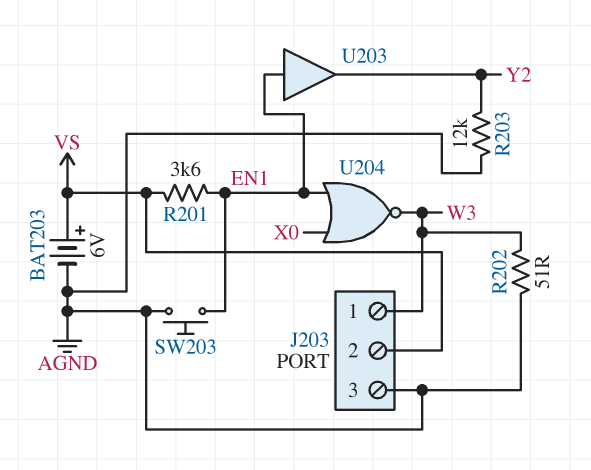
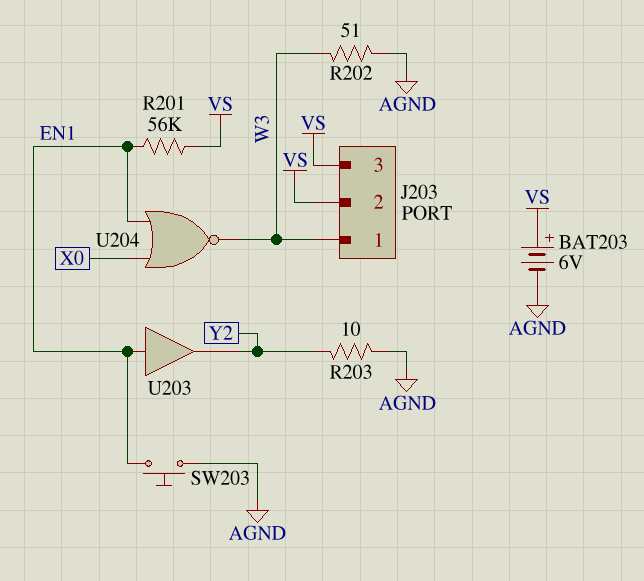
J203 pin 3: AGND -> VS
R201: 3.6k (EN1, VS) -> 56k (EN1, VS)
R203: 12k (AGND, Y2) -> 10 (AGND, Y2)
● ● ● ● ●
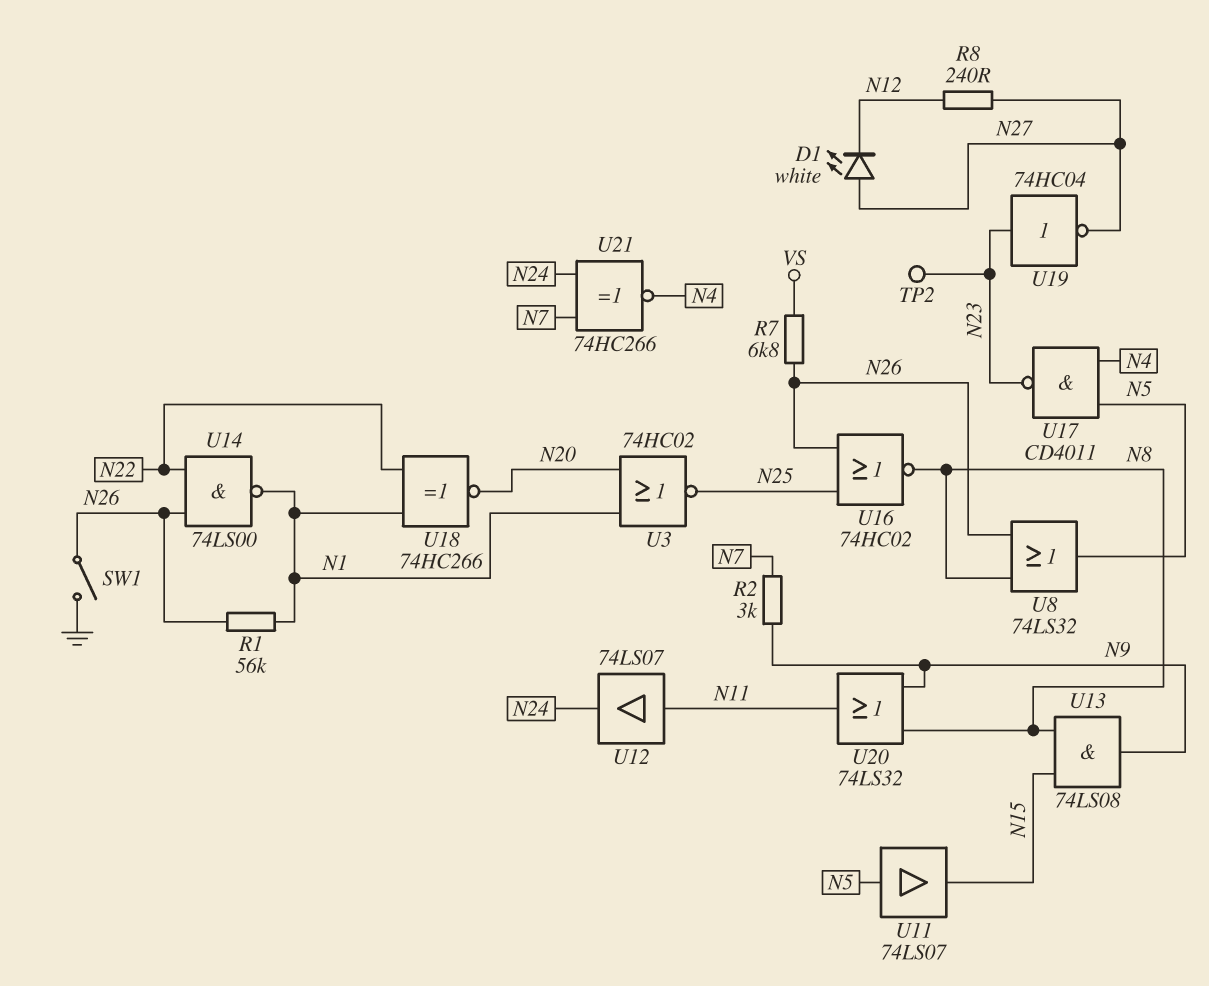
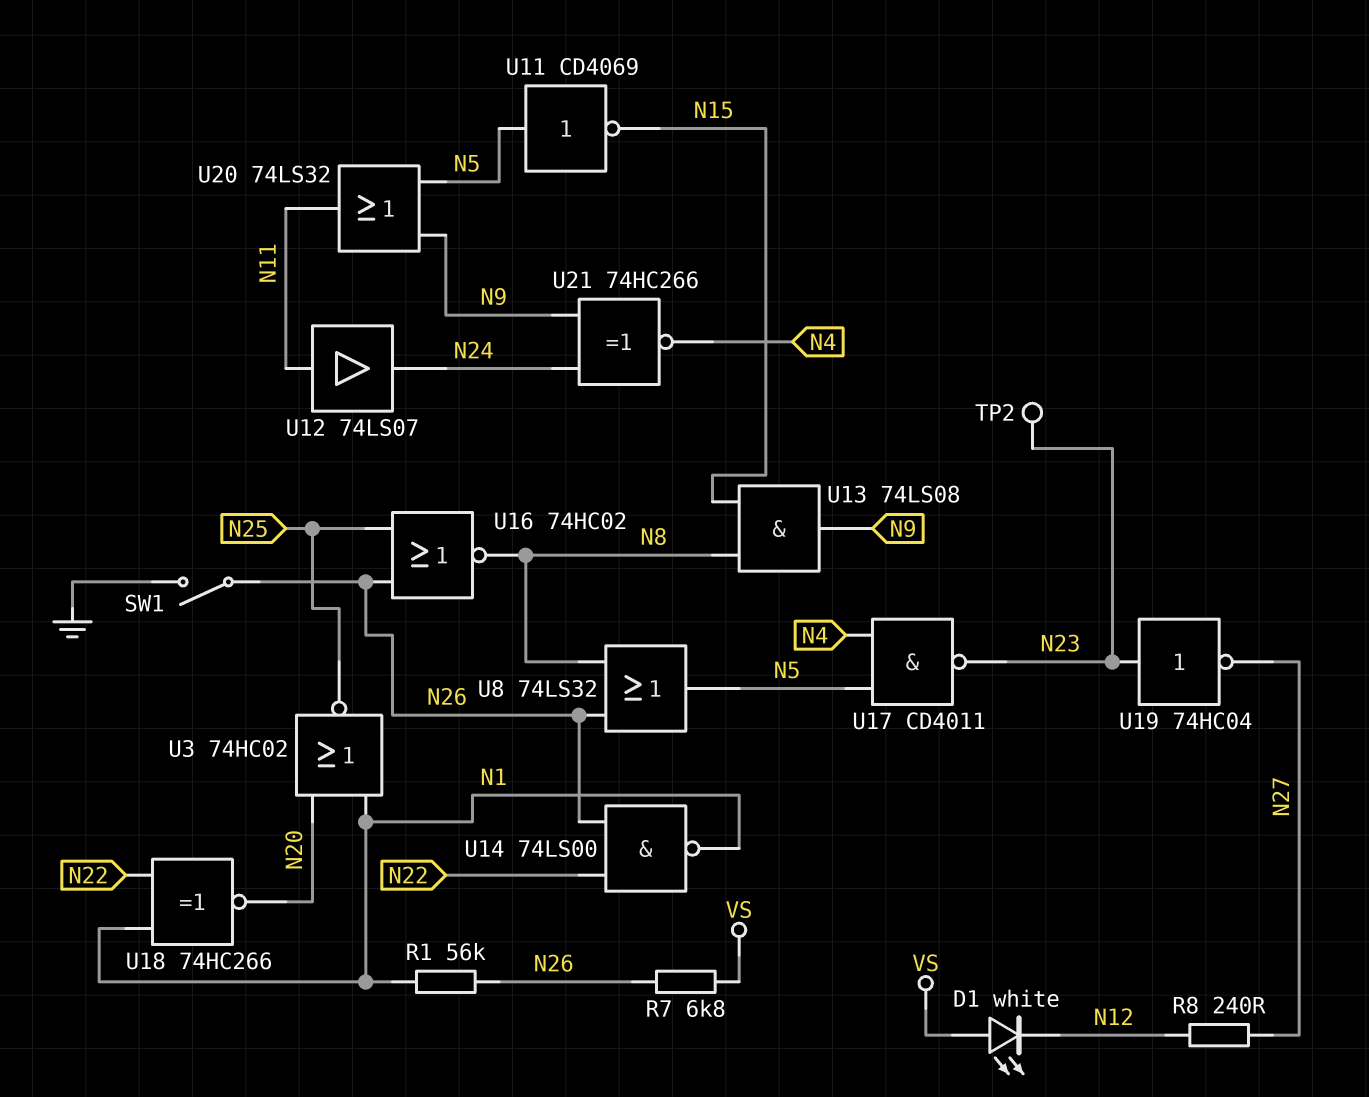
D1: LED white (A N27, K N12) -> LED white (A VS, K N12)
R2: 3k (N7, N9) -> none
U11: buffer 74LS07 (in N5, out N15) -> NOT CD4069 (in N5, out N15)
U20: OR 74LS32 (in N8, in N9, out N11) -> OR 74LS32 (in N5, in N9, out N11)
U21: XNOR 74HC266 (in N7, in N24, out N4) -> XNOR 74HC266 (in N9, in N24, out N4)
● ● ● ● ●
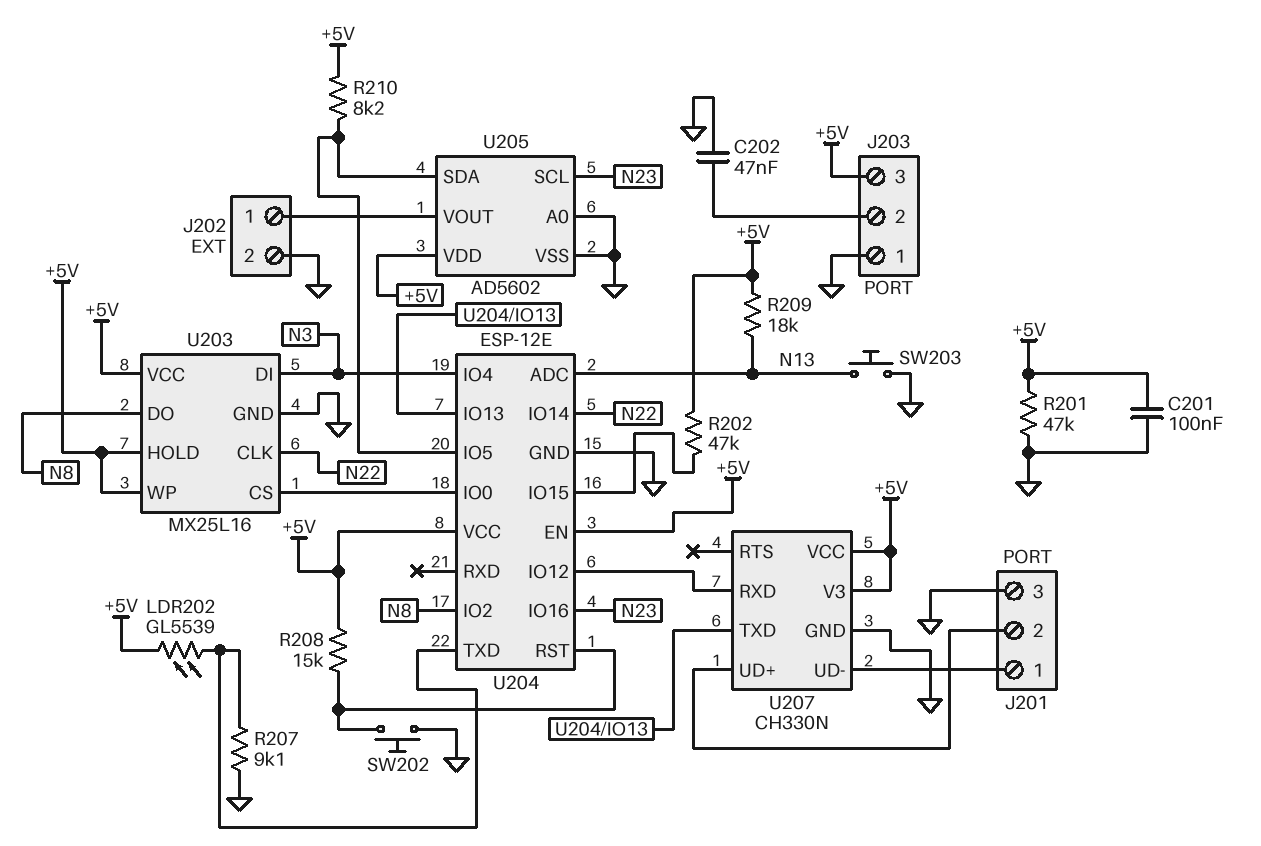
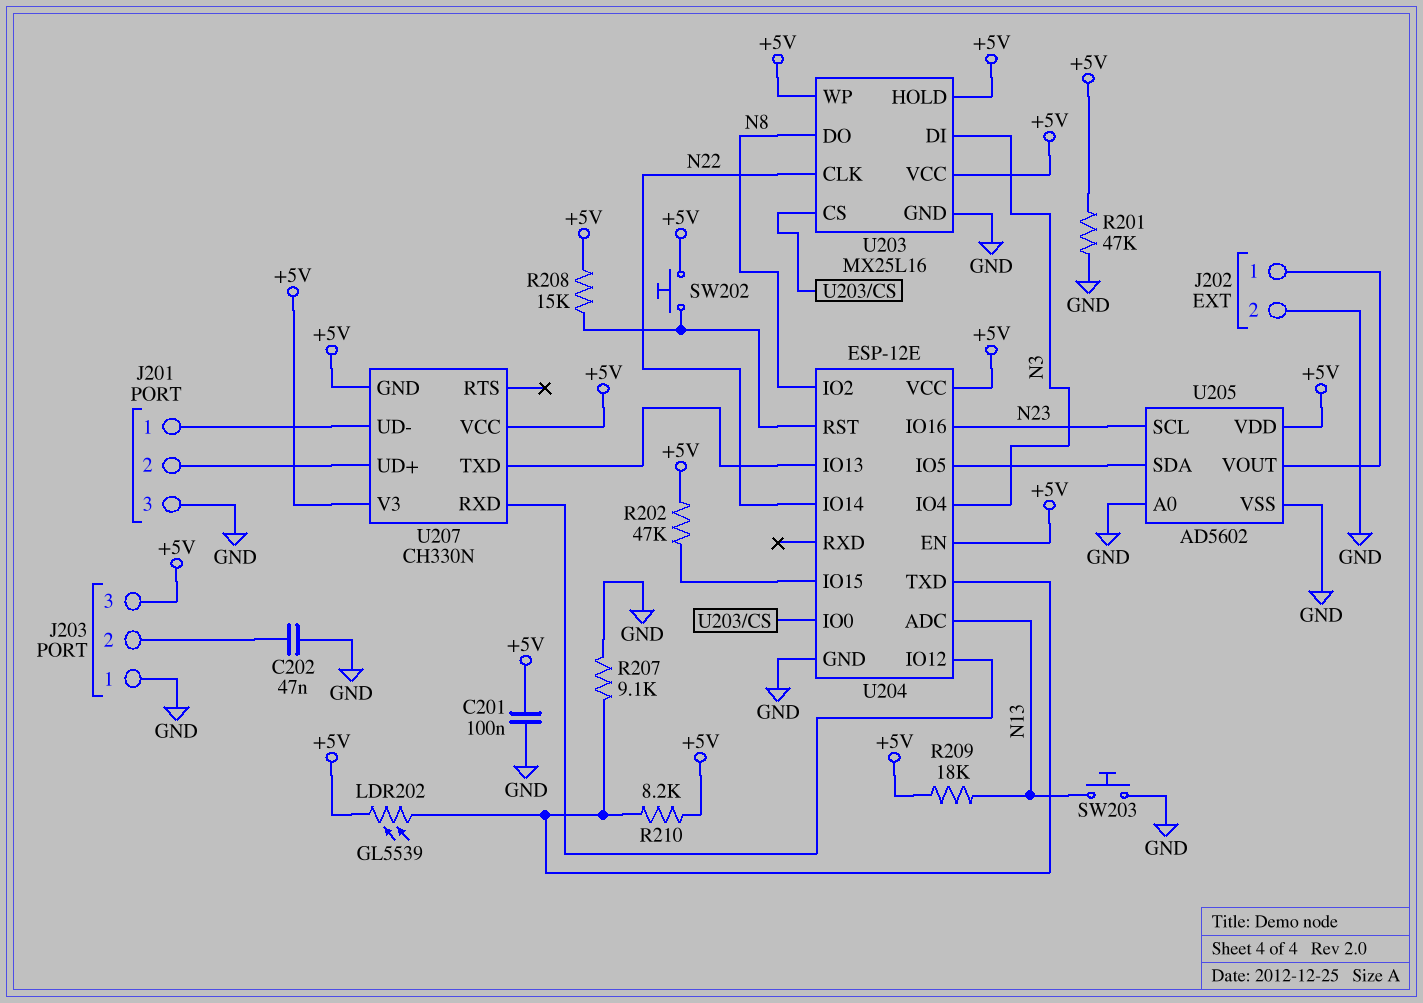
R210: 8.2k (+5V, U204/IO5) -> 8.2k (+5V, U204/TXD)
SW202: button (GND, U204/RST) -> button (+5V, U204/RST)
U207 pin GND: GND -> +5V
● ● ● ● ●
Give back exactly the lines above starting at the line where "J203 pin 3: AGND -> VS" appears and ending at the line where "R203: 12k (AGND, Y2) -> 10 (AGND, Y2)" appears, both included, with no other lines.

J203 pin 3: AGND -> VS
R201: 3.6k (EN1, VS) -> 56k (EN1, VS)
R203: 12k (AGND, Y2) -> 10 (AGND, Y2)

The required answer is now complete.